__Exercise aim__: When you write out the listing, keep every character and omit the pictures.
:: Provided data ::
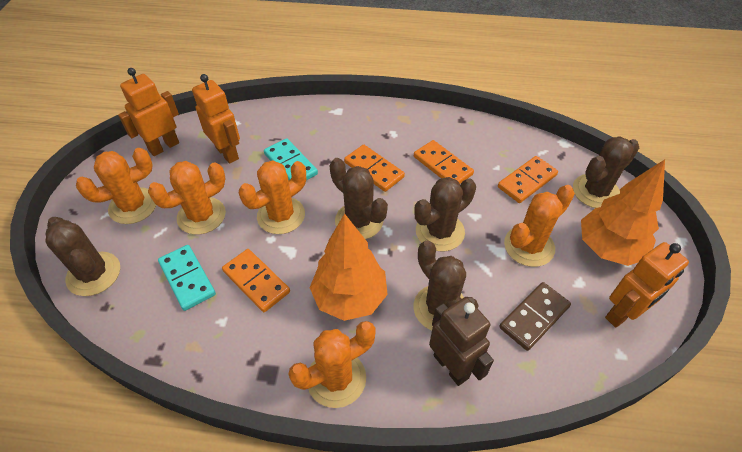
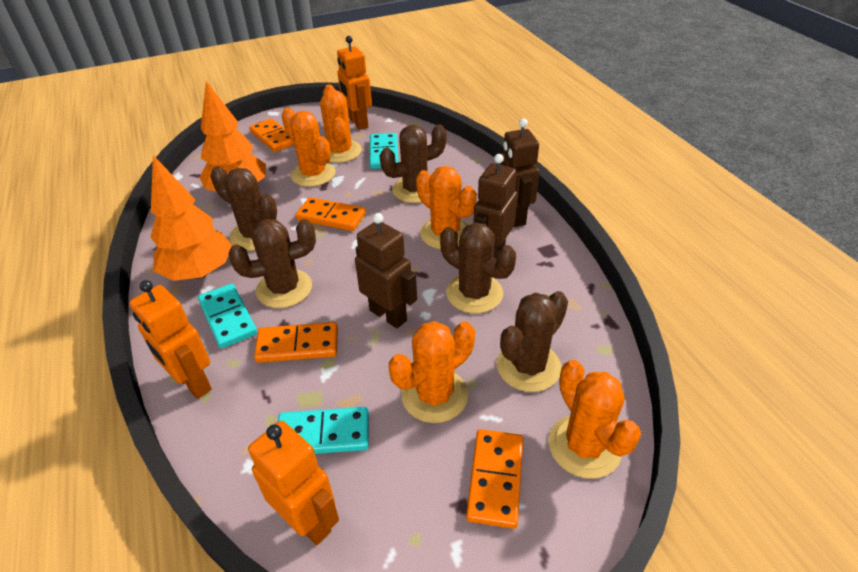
brown domino: 1 -> 0
brown robot: 1 -> 3
turquoise domino: 2 -> 3

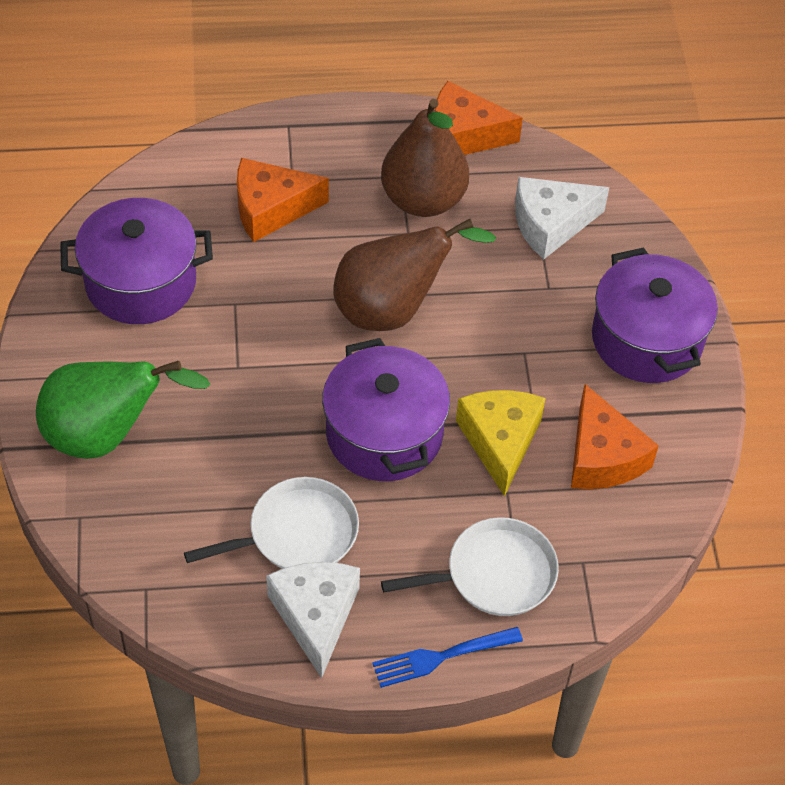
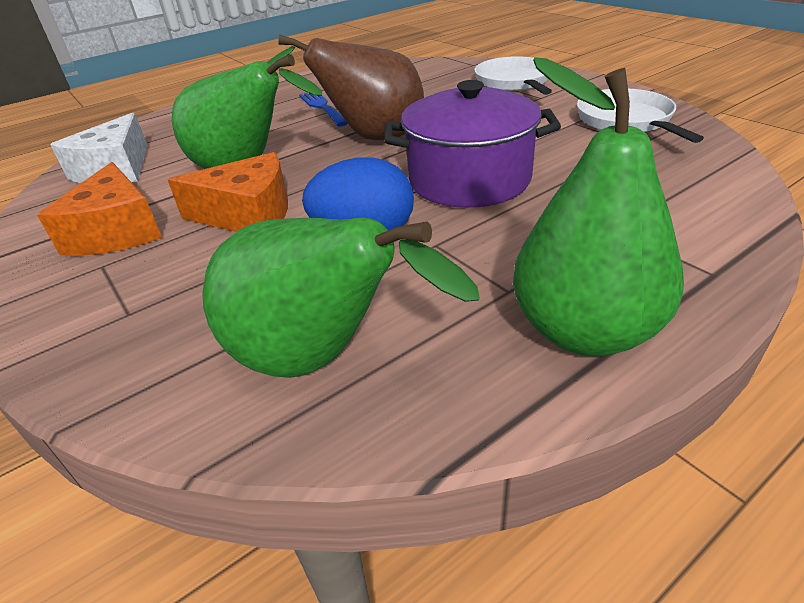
blue egg: 0 -> 1
brown pear: 2 -> 1
green pear: 1 -> 3
orange cheese: 3 -> 2
purple pot: 3 -> 1
white cheese: 2 -> 1
yellow cheese: 1 -> 0

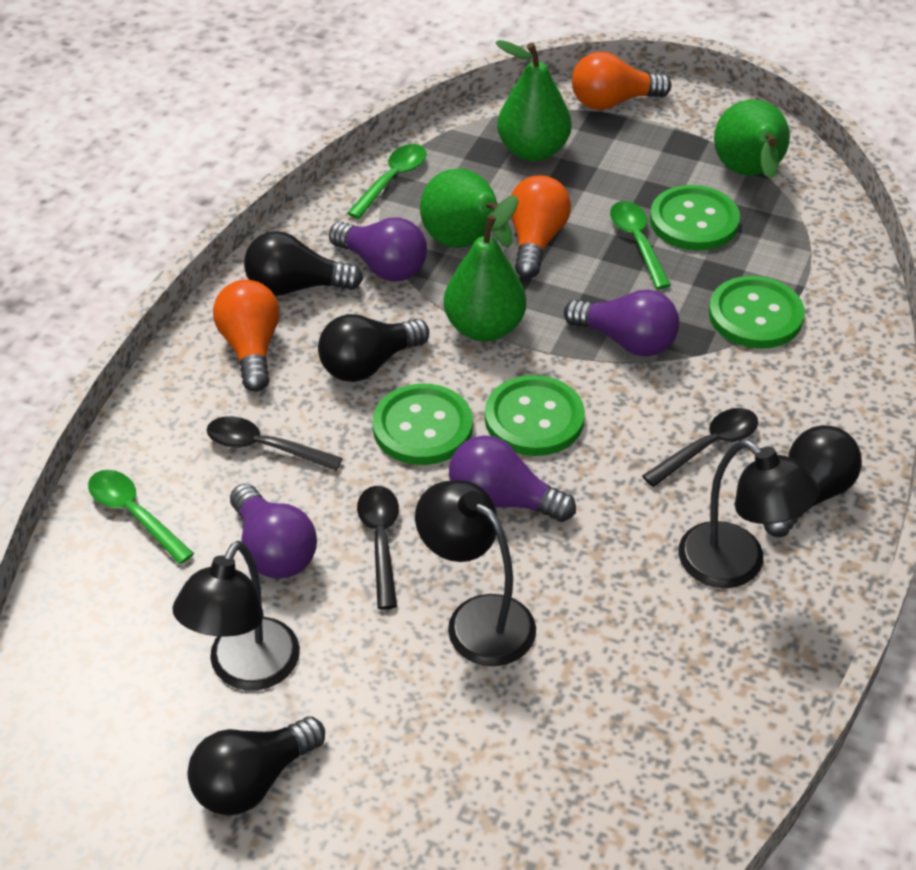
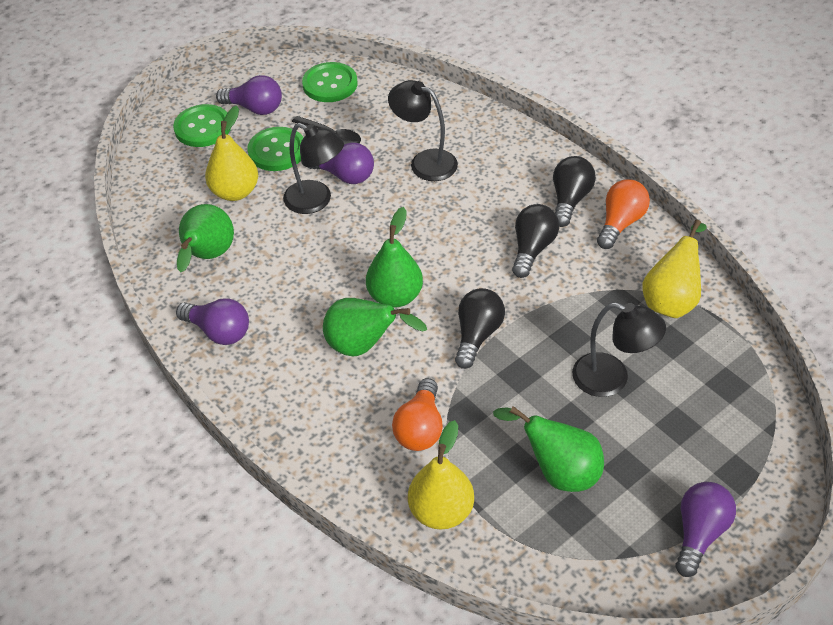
black light bulb: 4 -> 3
black spoon: 3 -> 1
green button: 4 -> 3
green spoon: 3 -> 0
orange light bulb: 3 -> 2
yellow pear: 0 -> 3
:::
__Written answer__:
brown domino: 1 -> 0
brown robot: 1 -> 3
turquoise domino: 2 -> 3

blue egg: 0 -> 1
brown pear: 2 -> 1
green pear: 1 -> 3
orange cheese: 3 -> 2
purple pot: 3 -> 1
white cheese: 2 -> 1
yellow cheese: 1 -> 0

black light bulb: 4 -> 3
black spoon: 3 -> 1
green button: 4 -> 3
green spoon: 3 -> 0
orange light bulb: 3 -> 2
yellow pear: 0 -> 3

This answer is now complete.